● **Your instructions**:
Look below for the line that has "LCD3: LCD1602 -> LCD2004". Set down the lines from there through the line that has "SERVO: MG90S -> DS3218", exactly as written.

Record set section start

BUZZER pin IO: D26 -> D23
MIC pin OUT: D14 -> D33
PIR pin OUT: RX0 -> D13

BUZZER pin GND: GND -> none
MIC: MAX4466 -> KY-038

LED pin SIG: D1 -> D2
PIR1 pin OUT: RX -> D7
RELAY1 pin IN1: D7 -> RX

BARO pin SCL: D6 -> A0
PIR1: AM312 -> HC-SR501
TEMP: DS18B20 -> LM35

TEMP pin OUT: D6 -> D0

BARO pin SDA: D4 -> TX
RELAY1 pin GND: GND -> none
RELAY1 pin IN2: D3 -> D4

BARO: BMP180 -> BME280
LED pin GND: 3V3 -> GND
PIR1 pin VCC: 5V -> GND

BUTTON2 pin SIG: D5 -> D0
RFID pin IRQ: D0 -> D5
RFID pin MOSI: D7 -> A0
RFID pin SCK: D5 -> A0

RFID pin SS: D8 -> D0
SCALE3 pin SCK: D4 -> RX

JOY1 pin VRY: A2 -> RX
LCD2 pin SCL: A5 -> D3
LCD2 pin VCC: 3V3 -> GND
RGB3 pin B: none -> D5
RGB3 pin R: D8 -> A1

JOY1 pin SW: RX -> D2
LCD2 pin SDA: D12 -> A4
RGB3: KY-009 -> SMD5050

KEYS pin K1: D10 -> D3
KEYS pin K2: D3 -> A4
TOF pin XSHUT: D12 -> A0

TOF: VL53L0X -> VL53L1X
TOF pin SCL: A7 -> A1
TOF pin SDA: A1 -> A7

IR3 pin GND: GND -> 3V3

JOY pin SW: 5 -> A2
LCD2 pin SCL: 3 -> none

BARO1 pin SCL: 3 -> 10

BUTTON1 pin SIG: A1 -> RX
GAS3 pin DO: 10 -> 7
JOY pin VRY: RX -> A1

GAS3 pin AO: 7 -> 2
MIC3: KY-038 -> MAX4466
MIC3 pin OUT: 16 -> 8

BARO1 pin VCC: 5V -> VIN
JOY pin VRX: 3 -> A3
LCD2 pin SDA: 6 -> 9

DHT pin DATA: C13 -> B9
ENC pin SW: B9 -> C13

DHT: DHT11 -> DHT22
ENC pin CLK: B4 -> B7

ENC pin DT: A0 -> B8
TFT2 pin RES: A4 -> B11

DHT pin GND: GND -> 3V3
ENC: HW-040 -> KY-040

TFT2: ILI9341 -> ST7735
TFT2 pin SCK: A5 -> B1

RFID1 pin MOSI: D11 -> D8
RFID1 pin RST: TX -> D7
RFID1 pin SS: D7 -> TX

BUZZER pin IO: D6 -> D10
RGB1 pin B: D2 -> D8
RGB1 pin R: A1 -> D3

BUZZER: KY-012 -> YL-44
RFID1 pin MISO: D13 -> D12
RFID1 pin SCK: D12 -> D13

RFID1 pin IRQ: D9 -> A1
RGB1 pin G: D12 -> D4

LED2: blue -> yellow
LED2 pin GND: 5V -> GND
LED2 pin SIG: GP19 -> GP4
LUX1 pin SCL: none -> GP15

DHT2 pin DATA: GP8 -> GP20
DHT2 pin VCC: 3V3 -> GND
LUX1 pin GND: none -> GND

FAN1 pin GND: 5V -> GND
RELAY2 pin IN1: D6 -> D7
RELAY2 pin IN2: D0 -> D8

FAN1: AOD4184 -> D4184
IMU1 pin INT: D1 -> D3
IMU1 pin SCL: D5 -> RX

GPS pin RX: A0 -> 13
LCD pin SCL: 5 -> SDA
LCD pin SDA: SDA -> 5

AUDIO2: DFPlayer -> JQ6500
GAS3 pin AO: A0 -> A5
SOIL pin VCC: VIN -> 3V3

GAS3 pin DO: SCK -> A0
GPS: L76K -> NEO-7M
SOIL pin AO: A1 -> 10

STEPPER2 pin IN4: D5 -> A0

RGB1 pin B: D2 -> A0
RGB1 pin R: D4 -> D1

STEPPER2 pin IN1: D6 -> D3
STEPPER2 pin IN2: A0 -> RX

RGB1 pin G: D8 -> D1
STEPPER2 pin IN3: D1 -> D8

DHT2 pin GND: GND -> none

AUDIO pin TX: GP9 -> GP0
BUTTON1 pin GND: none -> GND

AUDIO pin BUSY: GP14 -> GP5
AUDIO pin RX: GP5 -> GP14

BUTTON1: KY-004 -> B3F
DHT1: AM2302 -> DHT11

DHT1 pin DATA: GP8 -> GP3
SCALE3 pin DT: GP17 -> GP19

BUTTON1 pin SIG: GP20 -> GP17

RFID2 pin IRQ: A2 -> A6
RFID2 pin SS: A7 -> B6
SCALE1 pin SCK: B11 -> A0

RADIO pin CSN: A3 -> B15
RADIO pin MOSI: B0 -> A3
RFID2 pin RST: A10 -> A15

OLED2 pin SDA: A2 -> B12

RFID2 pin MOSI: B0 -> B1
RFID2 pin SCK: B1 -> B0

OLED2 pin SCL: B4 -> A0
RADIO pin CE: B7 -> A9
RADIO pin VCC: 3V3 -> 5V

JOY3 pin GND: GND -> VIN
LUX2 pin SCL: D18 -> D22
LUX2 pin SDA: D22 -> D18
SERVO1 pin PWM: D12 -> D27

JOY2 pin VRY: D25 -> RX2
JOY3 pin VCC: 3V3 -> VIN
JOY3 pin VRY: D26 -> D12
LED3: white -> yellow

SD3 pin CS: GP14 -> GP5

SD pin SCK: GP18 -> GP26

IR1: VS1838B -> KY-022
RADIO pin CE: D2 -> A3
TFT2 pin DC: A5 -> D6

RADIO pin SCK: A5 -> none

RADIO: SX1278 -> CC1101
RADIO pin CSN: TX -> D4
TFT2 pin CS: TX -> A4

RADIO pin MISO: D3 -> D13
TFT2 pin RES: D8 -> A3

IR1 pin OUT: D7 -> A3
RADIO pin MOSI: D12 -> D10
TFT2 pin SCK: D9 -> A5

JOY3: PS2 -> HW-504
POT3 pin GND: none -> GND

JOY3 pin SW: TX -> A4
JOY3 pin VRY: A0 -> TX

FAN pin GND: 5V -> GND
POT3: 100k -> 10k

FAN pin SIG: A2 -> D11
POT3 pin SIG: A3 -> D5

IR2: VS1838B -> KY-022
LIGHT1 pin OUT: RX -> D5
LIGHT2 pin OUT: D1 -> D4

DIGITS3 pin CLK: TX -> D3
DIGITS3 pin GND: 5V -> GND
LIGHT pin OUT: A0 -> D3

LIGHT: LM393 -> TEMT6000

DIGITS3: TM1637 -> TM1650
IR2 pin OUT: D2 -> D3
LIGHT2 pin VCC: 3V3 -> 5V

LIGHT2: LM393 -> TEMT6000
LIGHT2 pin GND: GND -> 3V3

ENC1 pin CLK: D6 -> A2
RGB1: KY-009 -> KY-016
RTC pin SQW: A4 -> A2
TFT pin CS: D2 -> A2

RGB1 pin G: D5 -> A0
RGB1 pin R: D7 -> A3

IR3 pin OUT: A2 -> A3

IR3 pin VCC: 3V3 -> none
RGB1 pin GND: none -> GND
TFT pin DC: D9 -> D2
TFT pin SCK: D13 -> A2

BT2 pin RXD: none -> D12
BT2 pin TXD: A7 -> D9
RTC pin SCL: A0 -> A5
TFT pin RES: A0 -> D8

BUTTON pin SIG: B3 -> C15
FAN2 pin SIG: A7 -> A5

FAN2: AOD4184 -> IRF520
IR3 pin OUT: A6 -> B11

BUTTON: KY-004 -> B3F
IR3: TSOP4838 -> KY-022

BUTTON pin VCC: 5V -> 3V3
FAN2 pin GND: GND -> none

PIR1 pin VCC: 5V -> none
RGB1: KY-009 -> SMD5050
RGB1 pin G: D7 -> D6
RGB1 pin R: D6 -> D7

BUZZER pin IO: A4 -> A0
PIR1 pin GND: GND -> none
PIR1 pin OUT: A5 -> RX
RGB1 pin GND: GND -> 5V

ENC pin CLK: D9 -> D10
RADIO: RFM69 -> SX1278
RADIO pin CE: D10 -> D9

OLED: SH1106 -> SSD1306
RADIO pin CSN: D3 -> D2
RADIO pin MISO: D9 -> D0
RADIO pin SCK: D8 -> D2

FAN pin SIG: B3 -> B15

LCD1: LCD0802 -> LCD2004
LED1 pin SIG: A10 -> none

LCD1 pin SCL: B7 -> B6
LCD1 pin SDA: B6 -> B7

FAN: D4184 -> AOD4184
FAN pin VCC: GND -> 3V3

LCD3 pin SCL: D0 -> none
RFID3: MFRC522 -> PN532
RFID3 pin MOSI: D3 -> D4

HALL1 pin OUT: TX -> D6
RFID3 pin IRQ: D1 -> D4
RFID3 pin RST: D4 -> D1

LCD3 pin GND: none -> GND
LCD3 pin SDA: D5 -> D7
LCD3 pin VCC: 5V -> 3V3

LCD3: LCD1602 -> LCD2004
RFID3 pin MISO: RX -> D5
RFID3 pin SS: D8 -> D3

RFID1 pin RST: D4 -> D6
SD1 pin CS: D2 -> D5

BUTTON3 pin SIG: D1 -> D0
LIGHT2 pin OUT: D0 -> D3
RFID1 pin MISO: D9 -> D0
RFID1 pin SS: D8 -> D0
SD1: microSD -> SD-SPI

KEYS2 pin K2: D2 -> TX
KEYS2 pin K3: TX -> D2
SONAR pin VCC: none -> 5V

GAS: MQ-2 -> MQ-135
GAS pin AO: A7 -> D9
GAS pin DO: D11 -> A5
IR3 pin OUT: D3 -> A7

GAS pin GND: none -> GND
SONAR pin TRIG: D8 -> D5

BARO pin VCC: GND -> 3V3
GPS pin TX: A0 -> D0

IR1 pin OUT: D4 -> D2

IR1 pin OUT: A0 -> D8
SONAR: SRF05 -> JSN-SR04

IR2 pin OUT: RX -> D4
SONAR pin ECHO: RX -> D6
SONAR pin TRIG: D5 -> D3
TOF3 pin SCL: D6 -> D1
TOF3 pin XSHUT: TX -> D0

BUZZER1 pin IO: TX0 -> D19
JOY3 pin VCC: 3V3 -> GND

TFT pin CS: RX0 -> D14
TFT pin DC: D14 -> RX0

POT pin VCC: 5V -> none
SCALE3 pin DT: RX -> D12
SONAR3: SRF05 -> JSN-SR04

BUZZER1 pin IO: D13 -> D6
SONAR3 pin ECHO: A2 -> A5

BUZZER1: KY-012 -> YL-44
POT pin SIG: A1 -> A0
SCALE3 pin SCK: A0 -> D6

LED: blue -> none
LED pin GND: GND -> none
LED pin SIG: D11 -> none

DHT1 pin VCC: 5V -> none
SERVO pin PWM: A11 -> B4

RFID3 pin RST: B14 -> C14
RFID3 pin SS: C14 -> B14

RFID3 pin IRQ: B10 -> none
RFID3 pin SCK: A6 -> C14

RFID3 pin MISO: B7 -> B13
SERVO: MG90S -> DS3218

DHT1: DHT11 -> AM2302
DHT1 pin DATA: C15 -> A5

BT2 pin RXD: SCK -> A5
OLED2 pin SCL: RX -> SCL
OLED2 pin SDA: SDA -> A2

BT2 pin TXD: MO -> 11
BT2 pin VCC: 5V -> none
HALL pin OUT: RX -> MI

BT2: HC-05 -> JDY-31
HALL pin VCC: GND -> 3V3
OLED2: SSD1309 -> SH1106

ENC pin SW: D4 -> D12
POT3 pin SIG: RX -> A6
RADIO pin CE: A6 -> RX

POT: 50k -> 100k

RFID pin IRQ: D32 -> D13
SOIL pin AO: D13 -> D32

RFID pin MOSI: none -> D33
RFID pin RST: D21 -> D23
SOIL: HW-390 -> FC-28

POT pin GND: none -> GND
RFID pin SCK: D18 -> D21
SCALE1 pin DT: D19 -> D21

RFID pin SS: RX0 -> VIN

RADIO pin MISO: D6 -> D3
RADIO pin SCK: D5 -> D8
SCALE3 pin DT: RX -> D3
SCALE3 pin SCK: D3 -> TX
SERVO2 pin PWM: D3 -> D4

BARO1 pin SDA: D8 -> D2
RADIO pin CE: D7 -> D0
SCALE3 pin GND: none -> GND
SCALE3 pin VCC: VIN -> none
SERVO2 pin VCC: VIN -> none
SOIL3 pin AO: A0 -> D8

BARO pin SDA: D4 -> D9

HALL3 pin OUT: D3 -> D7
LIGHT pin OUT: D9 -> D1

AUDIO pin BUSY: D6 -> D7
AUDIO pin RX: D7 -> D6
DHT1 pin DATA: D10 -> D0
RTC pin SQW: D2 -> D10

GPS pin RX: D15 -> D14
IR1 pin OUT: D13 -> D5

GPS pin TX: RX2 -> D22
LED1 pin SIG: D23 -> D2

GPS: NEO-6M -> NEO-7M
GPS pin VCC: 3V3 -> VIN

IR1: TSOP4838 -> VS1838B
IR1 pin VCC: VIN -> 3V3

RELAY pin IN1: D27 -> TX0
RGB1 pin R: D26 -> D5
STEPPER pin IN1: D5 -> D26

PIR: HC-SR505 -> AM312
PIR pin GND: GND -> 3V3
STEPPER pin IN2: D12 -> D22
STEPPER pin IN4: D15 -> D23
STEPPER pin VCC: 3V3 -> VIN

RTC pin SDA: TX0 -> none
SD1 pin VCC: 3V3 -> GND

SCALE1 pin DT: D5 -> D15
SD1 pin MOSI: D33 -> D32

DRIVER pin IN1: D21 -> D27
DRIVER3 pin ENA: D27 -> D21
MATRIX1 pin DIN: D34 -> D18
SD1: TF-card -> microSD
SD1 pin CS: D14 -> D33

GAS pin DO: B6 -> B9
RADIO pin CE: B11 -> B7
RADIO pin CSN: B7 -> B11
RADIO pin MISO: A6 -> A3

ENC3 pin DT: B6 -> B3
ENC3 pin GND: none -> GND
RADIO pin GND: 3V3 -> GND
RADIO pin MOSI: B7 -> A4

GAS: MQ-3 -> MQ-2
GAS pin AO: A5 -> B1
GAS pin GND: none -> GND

Record set section end

● **Reply to the exercise**:
LCD3: LCD1602 -> LCD2004
RFID3 pin MISO: RX -> D5
RFID3 pin SS: D8 -> D3

RFID1 pin RST: D4 -> D6
SD1 pin CS: D2 -> D5

BUTTON3 pin SIG: D1 -> D0
LIGHT2 pin OUT: D0 -> D3
RFID1 pin MISO: D9 -> D0
RFID1 pin SS: D8 -> D0
SD1: microSD -> SD-SPI

KEYS2 pin K2: D2 -> TX
KEYS2 pin K3: TX -> D2
SONAR pin VCC: none -> 5V

GAS: MQ-2 -> MQ-135
GAS pin AO: A7 -> D9
GAS pin DO: D11 -> A5
IR3 pin OUT: D3 -> A7

GAS pin GND: none -> GND
SONAR pin TRIG: D8 -> D5

BARO pin VCC: GND -> 3V3
GPS pin TX: A0 -> D0

IR1 pin OUT: D4 -> D2

IR1 pin OUT: A0 -> D8
SONAR: SRF05 -> JSN-SR04

IR2 pin OUT: RX -> D4
SONAR pin ECHO: RX -> D6
SONAR pin TRIG: D5 -> D3
TOF3 pin SCL: D6 -> D1
TOF3 pin XSHUT: TX -> D0

BUZZER1 pin IO: TX0 -> D19
JOY3 pin VCC: 3V3 -> GND

TFT pin CS: RX0 -> D14
TFT pin DC: D14 -> RX0

POT pin VCC: 5V -> none
SCALE3 pin DT: RX -> D12
SONAR3: SRF05 -> JSN-SR04

BUZZER1 pin IO: D13 -> D6
SONAR3 pin ECHO: A2 -> A5

BUZZER1: KY-012 -> YL-44
POT pin SIG: A1 -> A0
SCALE3 pin SCK: A0 -> D6

LED: blue -> none
LED pin GND: GND -> none
LED pin SIG: D11 -> none

DHT1 pin VCC: 5V -> none
SERVO pin PWM: A11 -> B4

RFID3 pin RST: B14 -> C14
RFID3 pin SS: C14 -> B14

RFID3 pin IRQ: B10 -> none
RFID3 pin SCK: A6 -> C14

RFID3 pin MISO: B7 -> B13
SERVO: MG90S -> DS3218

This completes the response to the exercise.